__Problem description__. Gather each line of the records where "stained" appears.

>> Begin Provided records

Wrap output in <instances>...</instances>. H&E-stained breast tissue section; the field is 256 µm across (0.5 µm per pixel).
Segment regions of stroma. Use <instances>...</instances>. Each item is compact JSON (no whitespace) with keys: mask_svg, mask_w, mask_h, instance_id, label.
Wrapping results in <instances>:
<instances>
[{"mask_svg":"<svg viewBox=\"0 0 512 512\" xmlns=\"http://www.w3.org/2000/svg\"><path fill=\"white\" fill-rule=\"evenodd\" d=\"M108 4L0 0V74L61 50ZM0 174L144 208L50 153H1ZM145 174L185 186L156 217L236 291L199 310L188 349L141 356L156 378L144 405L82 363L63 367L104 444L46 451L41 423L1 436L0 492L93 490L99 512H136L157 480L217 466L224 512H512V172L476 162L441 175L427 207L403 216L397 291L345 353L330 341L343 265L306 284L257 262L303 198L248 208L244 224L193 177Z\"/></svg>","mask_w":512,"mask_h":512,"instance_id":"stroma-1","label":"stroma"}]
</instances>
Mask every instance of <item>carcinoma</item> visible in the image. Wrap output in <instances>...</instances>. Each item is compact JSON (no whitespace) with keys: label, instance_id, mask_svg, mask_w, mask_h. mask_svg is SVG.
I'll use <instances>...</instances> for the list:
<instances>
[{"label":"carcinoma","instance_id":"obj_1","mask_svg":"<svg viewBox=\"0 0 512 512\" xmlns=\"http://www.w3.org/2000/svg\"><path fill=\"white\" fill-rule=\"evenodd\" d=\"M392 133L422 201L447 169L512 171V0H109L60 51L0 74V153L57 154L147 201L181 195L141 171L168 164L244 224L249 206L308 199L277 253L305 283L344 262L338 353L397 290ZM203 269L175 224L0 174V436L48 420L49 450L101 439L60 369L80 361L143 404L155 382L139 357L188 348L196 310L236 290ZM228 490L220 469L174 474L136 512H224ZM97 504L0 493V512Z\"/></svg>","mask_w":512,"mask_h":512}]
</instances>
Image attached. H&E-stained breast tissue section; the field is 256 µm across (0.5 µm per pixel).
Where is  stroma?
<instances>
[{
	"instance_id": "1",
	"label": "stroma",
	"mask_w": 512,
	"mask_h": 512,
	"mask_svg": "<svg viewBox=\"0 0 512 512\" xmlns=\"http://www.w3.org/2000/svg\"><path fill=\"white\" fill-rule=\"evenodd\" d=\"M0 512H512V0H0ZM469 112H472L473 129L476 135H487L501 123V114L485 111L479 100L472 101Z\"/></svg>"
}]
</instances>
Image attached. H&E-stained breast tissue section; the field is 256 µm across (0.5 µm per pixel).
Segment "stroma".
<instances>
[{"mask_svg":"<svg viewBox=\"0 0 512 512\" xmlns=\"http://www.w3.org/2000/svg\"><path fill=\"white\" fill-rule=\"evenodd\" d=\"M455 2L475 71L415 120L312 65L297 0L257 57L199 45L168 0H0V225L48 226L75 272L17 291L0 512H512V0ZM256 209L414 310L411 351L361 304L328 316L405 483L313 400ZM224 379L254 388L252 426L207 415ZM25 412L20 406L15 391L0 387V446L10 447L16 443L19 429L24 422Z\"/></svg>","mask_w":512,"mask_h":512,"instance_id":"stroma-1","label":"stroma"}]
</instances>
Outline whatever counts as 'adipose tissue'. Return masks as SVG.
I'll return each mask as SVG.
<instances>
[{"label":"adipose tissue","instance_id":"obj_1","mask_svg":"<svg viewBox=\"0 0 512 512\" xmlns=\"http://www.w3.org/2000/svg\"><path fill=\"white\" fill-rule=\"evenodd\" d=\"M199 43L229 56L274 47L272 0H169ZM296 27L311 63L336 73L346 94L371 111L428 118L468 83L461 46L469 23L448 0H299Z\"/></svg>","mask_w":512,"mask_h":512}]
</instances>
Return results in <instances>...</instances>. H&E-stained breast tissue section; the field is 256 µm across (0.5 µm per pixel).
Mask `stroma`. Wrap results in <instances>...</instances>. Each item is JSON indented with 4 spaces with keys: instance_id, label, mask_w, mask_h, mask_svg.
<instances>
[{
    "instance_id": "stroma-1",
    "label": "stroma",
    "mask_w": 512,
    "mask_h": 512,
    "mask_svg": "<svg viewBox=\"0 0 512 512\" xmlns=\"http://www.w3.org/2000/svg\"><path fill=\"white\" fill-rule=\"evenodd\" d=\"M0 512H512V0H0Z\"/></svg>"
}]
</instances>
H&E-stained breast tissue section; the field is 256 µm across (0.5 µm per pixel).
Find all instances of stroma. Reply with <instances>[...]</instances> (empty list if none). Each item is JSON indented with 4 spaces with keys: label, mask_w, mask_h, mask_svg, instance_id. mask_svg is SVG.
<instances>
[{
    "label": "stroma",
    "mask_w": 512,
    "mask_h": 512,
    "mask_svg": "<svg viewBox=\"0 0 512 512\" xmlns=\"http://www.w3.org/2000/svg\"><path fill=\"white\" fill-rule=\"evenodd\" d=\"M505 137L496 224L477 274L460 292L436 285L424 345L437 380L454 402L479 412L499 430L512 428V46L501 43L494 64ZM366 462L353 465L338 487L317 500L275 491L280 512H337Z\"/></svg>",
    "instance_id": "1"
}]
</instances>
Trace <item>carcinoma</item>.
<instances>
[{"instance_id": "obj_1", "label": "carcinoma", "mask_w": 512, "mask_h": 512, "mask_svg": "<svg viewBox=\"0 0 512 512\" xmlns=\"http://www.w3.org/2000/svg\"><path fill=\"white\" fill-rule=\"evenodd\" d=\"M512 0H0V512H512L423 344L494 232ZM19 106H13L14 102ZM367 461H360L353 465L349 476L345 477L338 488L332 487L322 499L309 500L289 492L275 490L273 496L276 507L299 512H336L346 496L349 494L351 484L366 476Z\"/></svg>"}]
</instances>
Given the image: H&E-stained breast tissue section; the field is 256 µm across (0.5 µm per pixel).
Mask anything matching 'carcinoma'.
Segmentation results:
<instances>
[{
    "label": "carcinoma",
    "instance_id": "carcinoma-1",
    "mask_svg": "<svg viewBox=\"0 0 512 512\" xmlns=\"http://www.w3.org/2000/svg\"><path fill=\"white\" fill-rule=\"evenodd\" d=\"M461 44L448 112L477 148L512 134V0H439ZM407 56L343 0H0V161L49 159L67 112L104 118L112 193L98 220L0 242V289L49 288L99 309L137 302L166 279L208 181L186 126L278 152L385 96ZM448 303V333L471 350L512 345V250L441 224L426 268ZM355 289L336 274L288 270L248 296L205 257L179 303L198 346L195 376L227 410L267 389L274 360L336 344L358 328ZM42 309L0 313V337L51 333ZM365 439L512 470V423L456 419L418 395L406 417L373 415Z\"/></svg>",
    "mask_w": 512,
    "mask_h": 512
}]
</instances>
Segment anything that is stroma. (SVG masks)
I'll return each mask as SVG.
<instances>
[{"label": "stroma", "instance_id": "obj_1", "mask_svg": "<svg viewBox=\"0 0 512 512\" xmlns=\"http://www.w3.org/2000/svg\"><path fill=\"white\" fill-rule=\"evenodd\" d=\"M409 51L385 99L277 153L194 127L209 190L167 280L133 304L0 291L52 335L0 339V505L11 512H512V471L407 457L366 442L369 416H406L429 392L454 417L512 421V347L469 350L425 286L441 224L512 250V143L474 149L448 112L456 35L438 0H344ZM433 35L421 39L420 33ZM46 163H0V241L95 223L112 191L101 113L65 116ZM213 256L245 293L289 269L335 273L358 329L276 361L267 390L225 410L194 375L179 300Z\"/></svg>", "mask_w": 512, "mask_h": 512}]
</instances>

>> End Provided records

__Written response__.
Wrap output in <instances>...</instances>. H&E-stained breast tissue section; the field is 256 µm across (0.5 µm per pixel).
Image attached. H&E-stained breast tissue section; the field is 256 µm across (0.5 µm per pixel).
Image attached. H&E-stained breast tissue section; the field is 256 µm across (0.5 µm per pixel).
Return results in <instances>...</instances>. H&E-stained breast tissue section; the field is 256 µm across (0.5 µm per pixel).
H&E-stained breast tissue section; the field is 256 µm across (0.5 µm per pixel).
Given the image: H&E-stained breast tissue section; the field is 256 µm across (0.5 µm per pixel).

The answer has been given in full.